Task prompt:
Beginning at the line with "(487, 160) = (512, 250): blue" in the records below, return each line up to and including the last, exactly as it stands, but not the pictures.

***

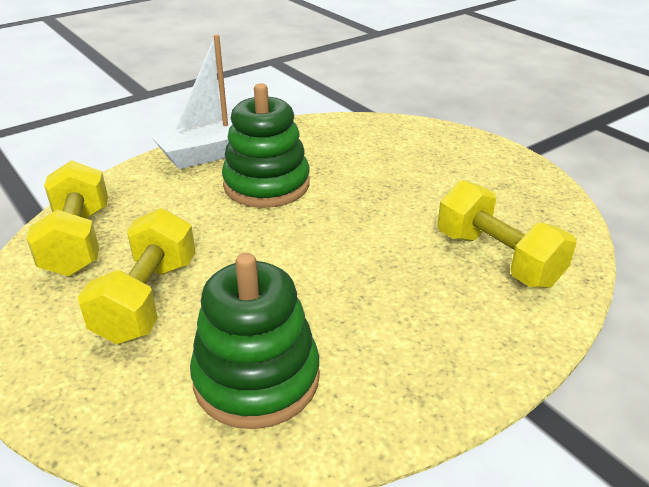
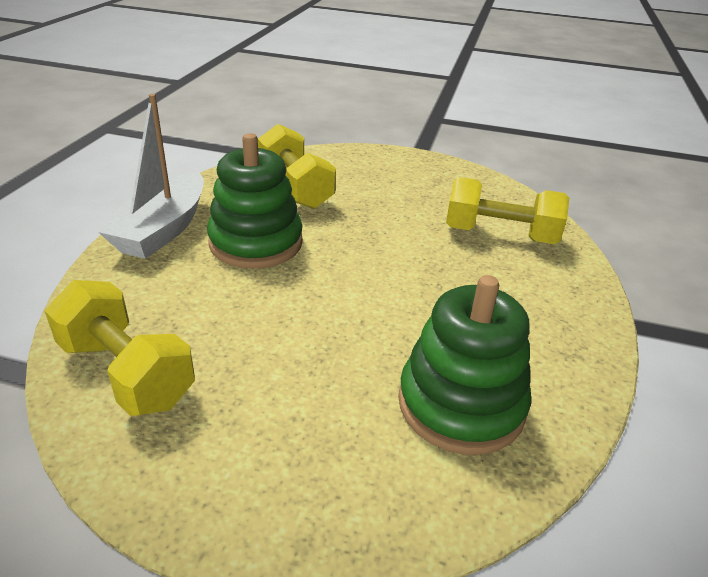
camera: 40 degrees left, 0 degrees up
(147, 299) = (281, 391): yellow dumbbell -> yellow dumbbell (295, 188)

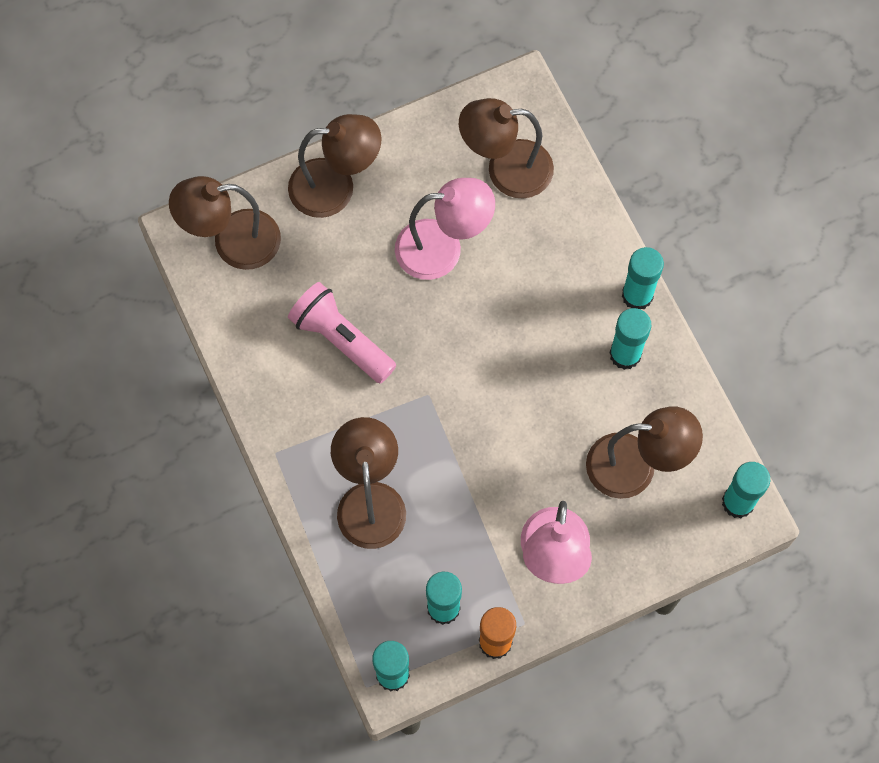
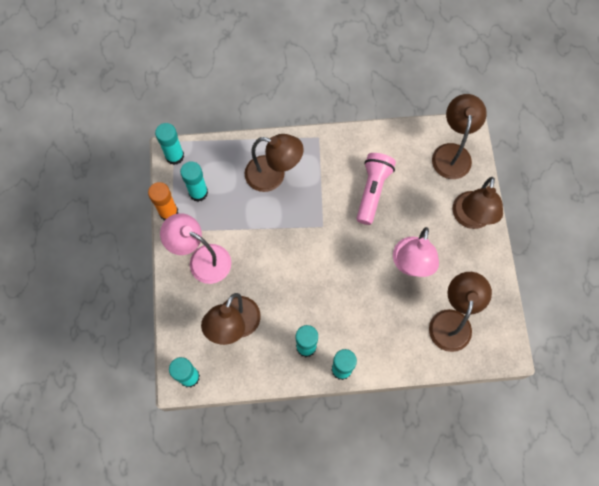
camera: 110 degrees right, 0 degrees up
(341, 340) = (372, 191): pink flashlight -> pink flashlight turned 45 degrees counterclockwise

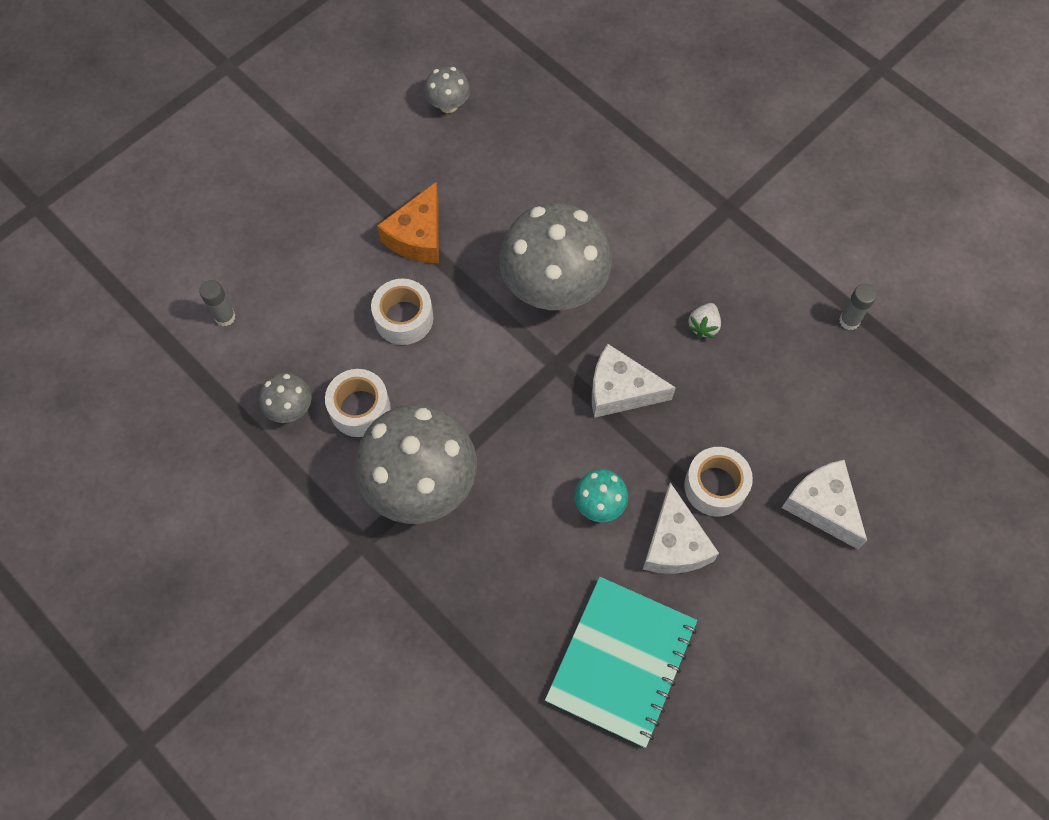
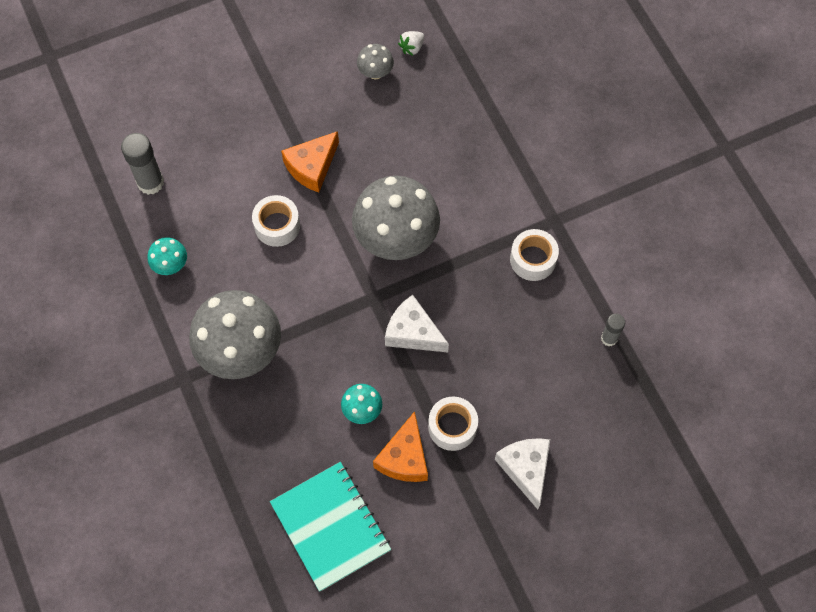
camera: 20 degrees right, 0 degrees up
(225, 317) = (150, 182): grey glue stick -> grey glue stick, size x1.69
(290, 408) = (170, 265): grey mushroom -> turquoise mushroom
(360, 408) = (219, 282): white tape -> white tape (533, 259)
(621, 661) = (330, 527): turquoise notebook -> turquoise notebook turned 75 degrees counterclockwise
(674, 543) = (404, 457): white cheese -> orange cheese
(703, 326) = (495, 305): white strawberry -> white strawberry (412, 48)

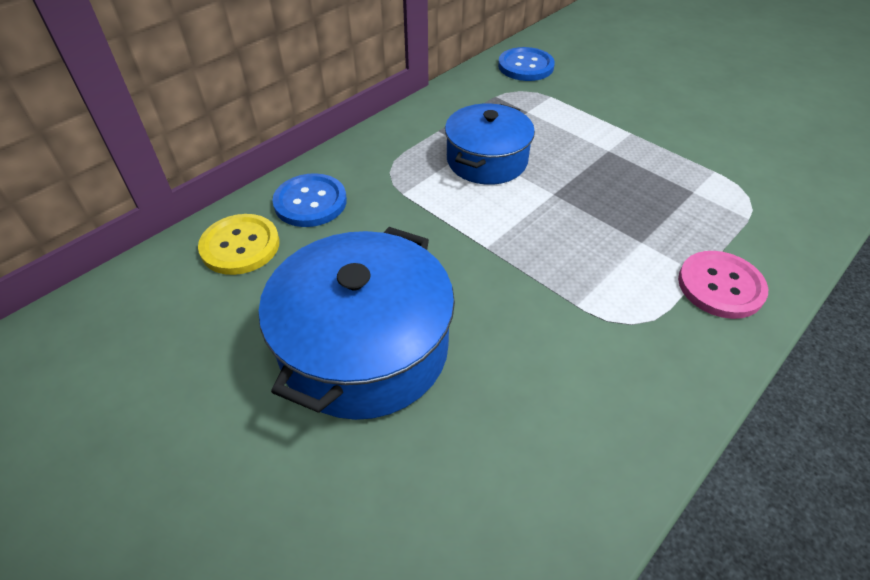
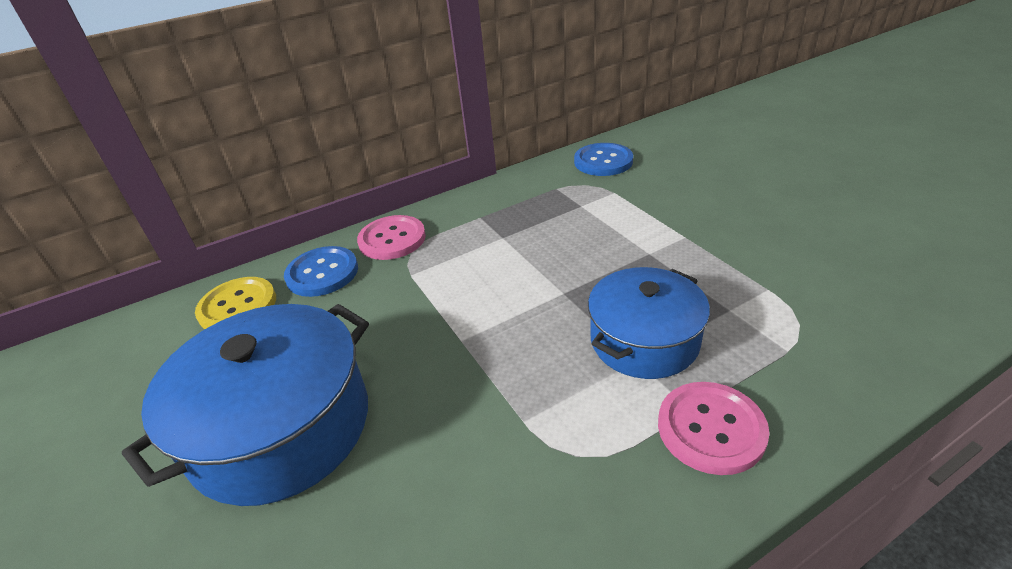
camera: 20 degrees right, 10 degrees down
(362, 161) = (392, 239): none -> pink button
(487, 160) = (512, 250): blue pot -> blue pot (644, 340)

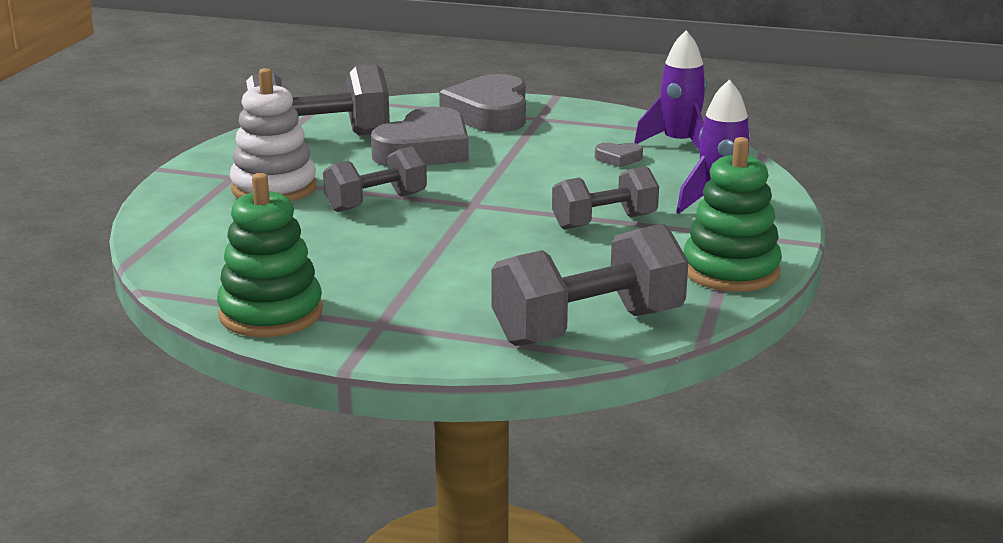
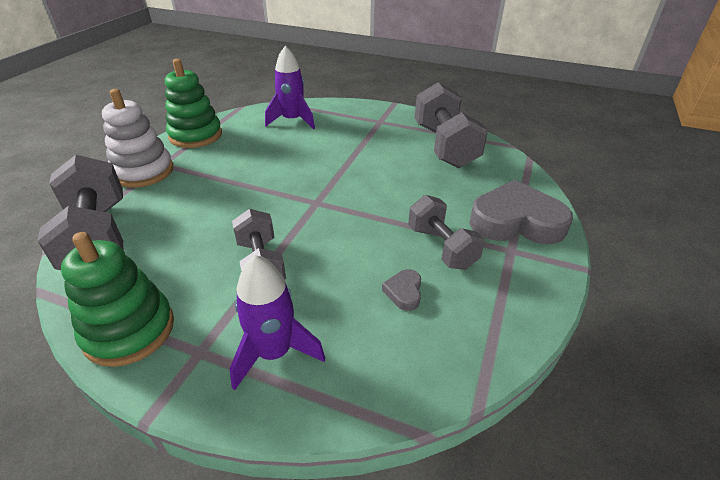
camera: 95 degrees right, 15 degrees up
(274, 188) = (360, 133): white stacking toy -> white stacking toy (143, 171)
(376, 202) = (329, 165): grey dumbbell -> grey dumbbell (441, 247)
(425, 150) = (425, 186): grey heart -> none
(679, 144) = (447, 349): purple rocket -> purple rocket (292, 120)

***

Task response:
(487, 160) = (512, 250): blue pot -> blue pot (644, 340)

camera: 95 degrees right, 15 degrees up
(274, 188) = (360, 133): white stacking toy -> white stacking toy (143, 171)
(376, 202) = (329, 165): grey dumbbell -> grey dumbbell (441, 247)
(425, 150) = (425, 186): grey heart -> none
(679, 144) = (447, 349): purple rocket -> purple rocket (292, 120)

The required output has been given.